■ REQUIRED ACTION: Output, exactly and in full, only the lines from the one containing "kitchen33: [865,363,905,395] ->" to the last line of the data. Pictures should not appear.

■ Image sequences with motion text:
Segment Open

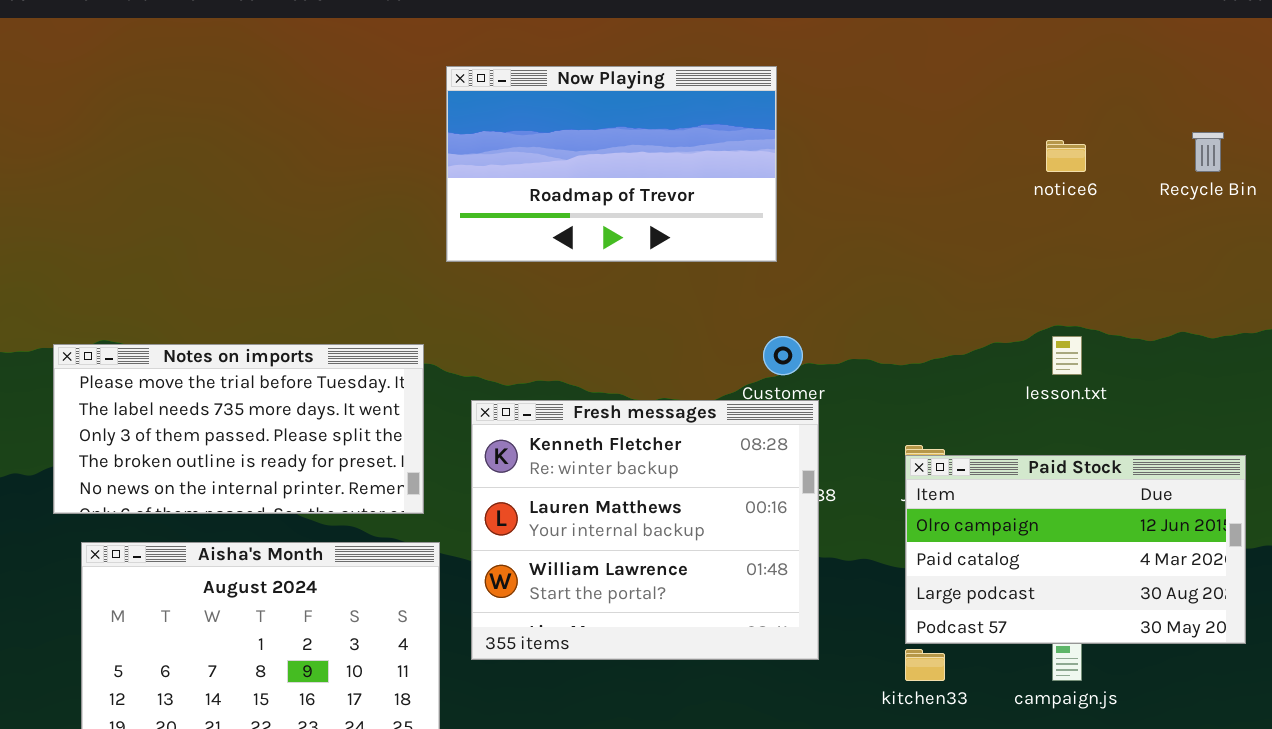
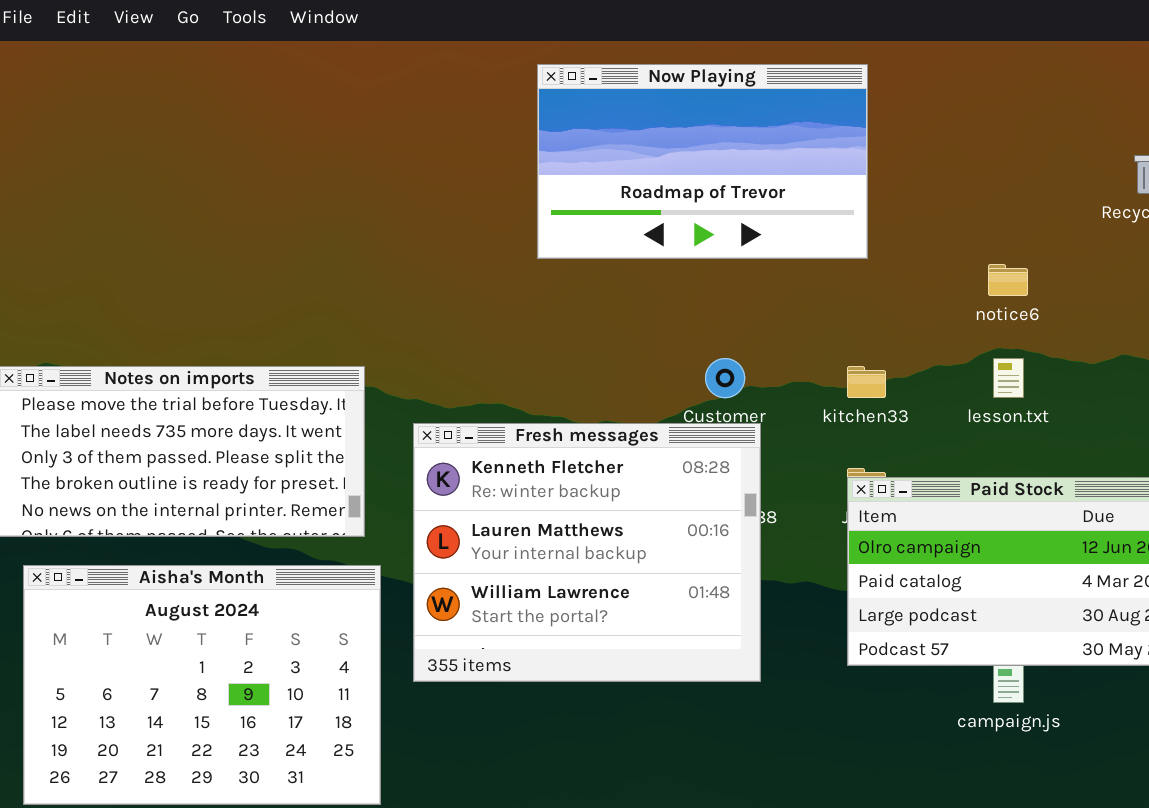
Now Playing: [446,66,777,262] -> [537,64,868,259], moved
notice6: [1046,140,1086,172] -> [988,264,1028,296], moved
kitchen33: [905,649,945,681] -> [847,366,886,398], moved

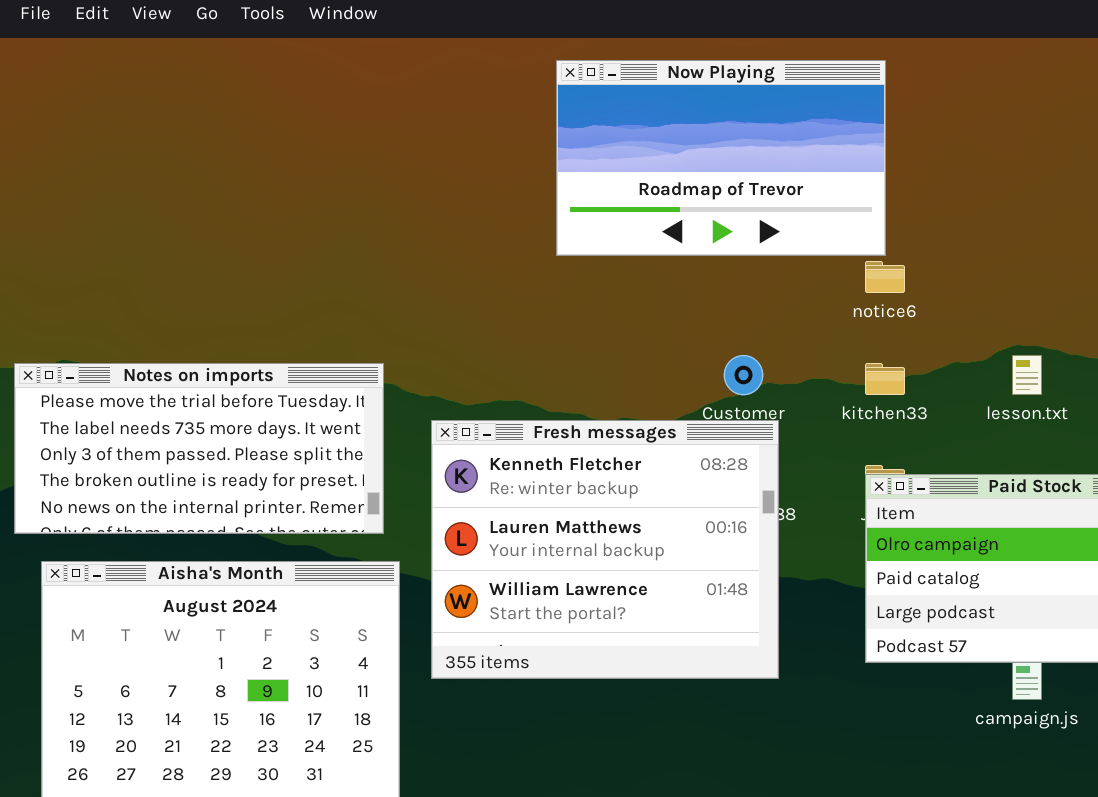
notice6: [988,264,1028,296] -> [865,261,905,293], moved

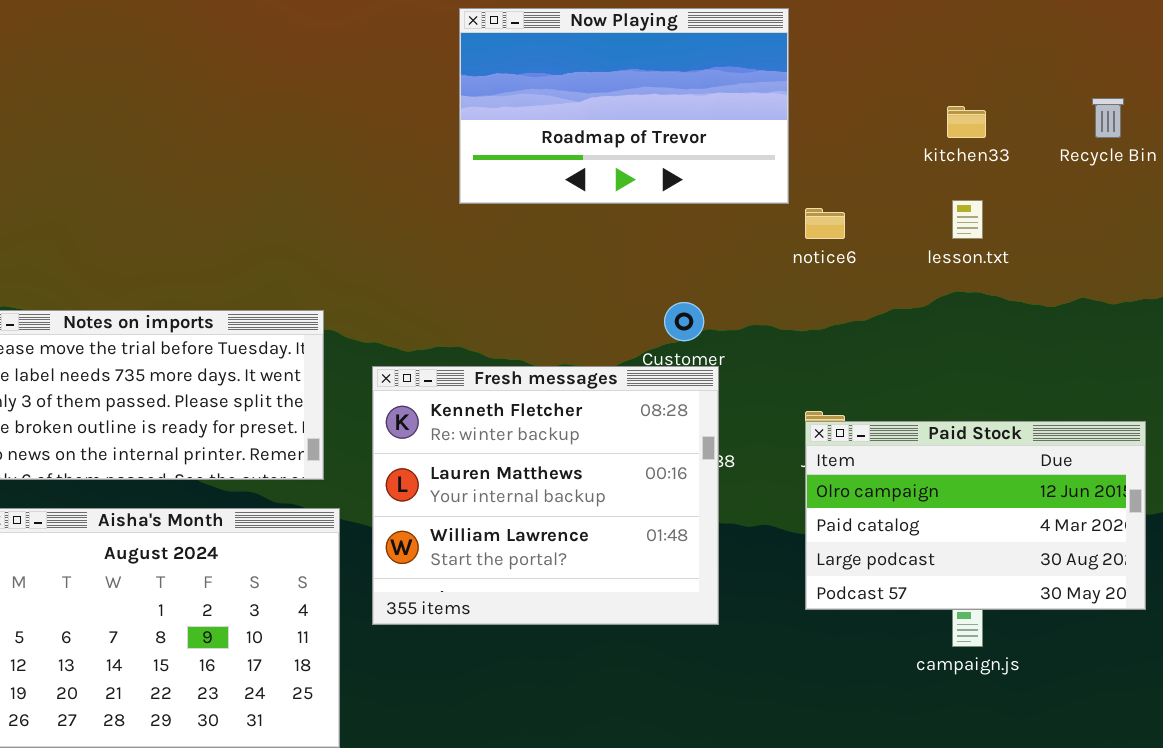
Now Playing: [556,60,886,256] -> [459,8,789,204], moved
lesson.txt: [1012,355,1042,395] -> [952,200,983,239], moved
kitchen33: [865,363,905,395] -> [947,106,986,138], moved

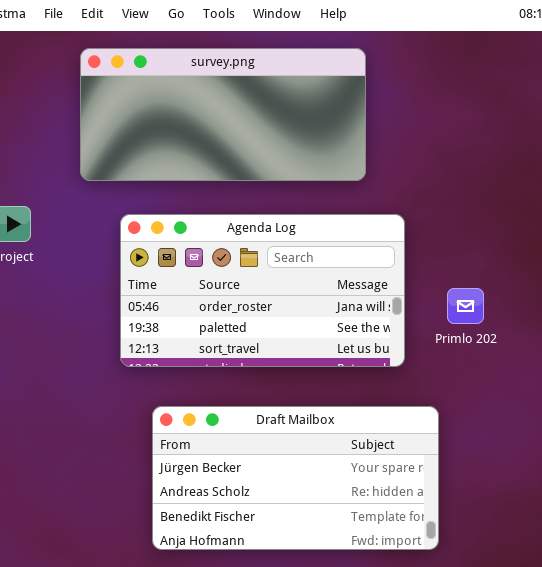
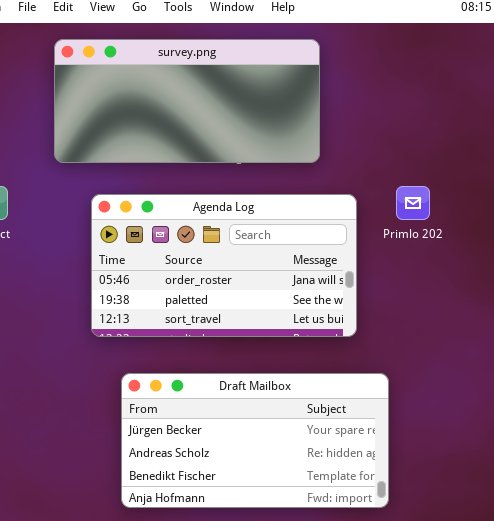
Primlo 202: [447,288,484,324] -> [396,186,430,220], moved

Segment Closed

■ FINISHED EXERCISE:
kitchen33: [865,363,905,395] -> [947,106,986,138], moved

Primlo 202: [447,288,484,324] -> [396,186,430,220], moved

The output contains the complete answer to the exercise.